# [DIRECTION]
Reproduce every line of the listing as written, apart from the pictures.

(Data records)
+++

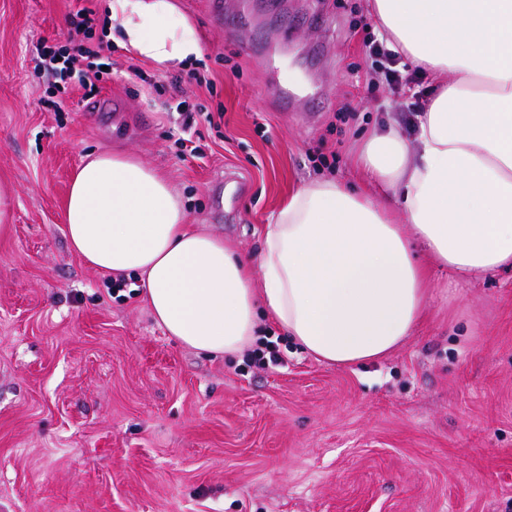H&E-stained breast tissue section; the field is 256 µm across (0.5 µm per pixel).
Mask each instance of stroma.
<instances>
[{
	"mask_svg": "<svg viewBox=\"0 0 512 512\" xmlns=\"http://www.w3.org/2000/svg\"><path fill=\"white\" fill-rule=\"evenodd\" d=\"M201 37L195 67L222 113L183 132L171 82L112 38L103 96L125 113L89 121L83 90L37 74L75 14L106 0H0V512H512V271L462 280L429 270L431 298L390 356L338 367L268 318L281 363L208 356L160 327L138 276L112 293L71 252L63 211L82 157L132 153L163 170L192 228L257 256L271 216L304 183L357 184L361 137L409 130L411 96L369 88L358 16L369 0H174ZM157 84L146 92L129 69ZM289 87L288 108L270 87ZM63 100L62 111L51 102ZM201 155L182 147L181 138Z\"/></svg>",
	"mask_w": 512,
	"mask_h": 512,
	"instance_id": "35a3bbf8",
	"label": "stroma"
}]
</instances>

+++

# [PROBLEM SOLUTION]
H&E-stained breast tissue section; the field is 256 µm across (0.5 µm per pixel).
Mask each instance of stroma.
<instances>
[{
	"mask_svg": "<svg viewBox=\"0 0 512 512\" xmlns=\"http://www.w3.org/2000/svg\"><path fill=\"white\" fill-rule=\"evenodd\" d=\"M201 37L195 67L222 113L183 132L171 82L112 38L103 96L125 113L89 121L83 90L37 74L75 14L106 0H0V512H512V271L462 280L429 270L431 298L390 356L338 367L268 318L281 363L208 356L160 327L138 276L112 293L71 252L63 211L82 157L132 153L163 170L192 228L257 256L271 216L304 183L357 184L361 137L409 130L411 96L369 88L358 16L369 0H174ZM157 84L146 92L129 69ZM289 87L288 108L270 87ZM63 100L62 111L51 102ZM201 155L182 147L181 138Z\"/></svg>",
	"mask_w": 512,
	"mask_h": 512,
	"instance_id": "35a3bbf8",
	"label": "stroma"
}]
</instances>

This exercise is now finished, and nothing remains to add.